EXERCISE DATA below:
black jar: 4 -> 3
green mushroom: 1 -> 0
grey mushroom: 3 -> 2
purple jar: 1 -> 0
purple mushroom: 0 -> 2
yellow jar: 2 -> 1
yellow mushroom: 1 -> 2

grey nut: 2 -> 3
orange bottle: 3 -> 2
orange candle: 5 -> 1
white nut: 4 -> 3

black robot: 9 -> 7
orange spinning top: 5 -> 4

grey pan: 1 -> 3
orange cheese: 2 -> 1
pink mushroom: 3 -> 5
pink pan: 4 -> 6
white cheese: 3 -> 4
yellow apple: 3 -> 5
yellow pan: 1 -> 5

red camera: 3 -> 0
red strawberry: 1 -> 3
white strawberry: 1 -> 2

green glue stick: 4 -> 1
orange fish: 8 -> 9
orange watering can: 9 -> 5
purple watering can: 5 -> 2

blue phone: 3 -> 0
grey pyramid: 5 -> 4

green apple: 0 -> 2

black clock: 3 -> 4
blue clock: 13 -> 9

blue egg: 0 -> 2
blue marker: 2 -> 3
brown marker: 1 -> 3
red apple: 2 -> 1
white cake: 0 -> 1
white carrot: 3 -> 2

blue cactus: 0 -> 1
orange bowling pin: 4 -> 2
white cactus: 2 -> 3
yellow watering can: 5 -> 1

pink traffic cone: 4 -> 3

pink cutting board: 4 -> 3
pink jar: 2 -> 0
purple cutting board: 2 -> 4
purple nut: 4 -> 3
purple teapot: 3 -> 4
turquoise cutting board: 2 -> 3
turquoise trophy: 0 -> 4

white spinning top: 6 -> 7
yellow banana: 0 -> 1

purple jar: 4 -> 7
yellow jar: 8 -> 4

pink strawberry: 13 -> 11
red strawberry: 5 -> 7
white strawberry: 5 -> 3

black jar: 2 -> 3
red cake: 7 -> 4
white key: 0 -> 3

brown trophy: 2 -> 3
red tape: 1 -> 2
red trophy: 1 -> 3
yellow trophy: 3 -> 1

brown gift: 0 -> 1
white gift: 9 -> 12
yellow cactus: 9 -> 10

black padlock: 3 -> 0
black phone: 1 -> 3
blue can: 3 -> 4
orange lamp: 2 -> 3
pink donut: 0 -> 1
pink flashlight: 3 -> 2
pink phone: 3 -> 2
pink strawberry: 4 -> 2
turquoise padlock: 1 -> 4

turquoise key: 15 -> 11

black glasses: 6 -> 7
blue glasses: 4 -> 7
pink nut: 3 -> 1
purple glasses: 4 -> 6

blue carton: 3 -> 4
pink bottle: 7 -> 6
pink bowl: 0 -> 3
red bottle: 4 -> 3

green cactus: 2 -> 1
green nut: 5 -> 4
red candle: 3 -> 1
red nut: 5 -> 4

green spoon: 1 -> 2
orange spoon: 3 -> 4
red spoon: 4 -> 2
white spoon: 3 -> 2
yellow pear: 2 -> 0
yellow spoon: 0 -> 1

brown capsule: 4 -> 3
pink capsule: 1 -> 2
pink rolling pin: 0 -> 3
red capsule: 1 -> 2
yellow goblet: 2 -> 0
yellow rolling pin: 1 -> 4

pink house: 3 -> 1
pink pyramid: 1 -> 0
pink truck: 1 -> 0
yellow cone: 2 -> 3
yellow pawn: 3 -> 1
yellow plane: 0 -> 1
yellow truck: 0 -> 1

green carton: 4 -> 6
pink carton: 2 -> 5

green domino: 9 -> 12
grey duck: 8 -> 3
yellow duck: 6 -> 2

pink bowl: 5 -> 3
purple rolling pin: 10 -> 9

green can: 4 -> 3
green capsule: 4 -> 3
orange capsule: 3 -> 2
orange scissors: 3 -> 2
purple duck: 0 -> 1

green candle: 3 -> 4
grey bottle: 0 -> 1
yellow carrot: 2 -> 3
End of EXERCISE DATA.
◆ **WORK TO COMPLETE**:
Reproduce precisely, and with no line left out, each line from the top of the entries through the line that carries "pink jar: 2 -> 0".

◆ **EXERCISE ANSWER**:
black jar: 4 -> 3
green mushroom: 1 -> 0
grey mushroom: 3 -> 2
purple jar: 1 -> 0
purple mushroom: 0 -> 2
yellow jar: 2 -> 1
yellow mushroom: 1 -> 2

grey nut: 2 -> 3
orange bottle: 3 -> 2
orange candle: 5 -> 1
white nut: 4 -> 3

black robot: 9 -> 7
orange spinning top: 5 -> 4

grey pan: 1 -> 3
orange cheese: 2 -> 1
pink mushroom: 3 -> 5
pink pan: 4 -> 6
white cheese: 3 -> 4
yellow apple: 3 -> 5
yellow pan: 1 -> 5

red camera: 3 -> 0
red strawberry: 1 -> 3
white strawberry: 1 -> 2

green glue stick: 4 -> 1
orange fish: 8 -> 9
orange watering can: 9 -> 5
purple watering can: 5 -> 2

blue phone: 3 -> 0
grey pyramid: 5 -> 4

green apple: 0 -> 2

black clock: 3 -> 4
blue clock: 13 -> 9

blue egg: 0 -> 2
blue marker: 2 -> 3
brown marker: 1 -> 3
red apple: 2 -> 1
white cake: 0 -> 1
white carrot: 3 -> 2

blue cactus: 0 -> 1
orange bowling pin: 4 -> 2
white cactus: 2 -> 3
yellow watering can: 5 -> 1

pink traffic cone: 4 -> 3

pink cutting board: 4 -> 3
pink jar: 2 -> 0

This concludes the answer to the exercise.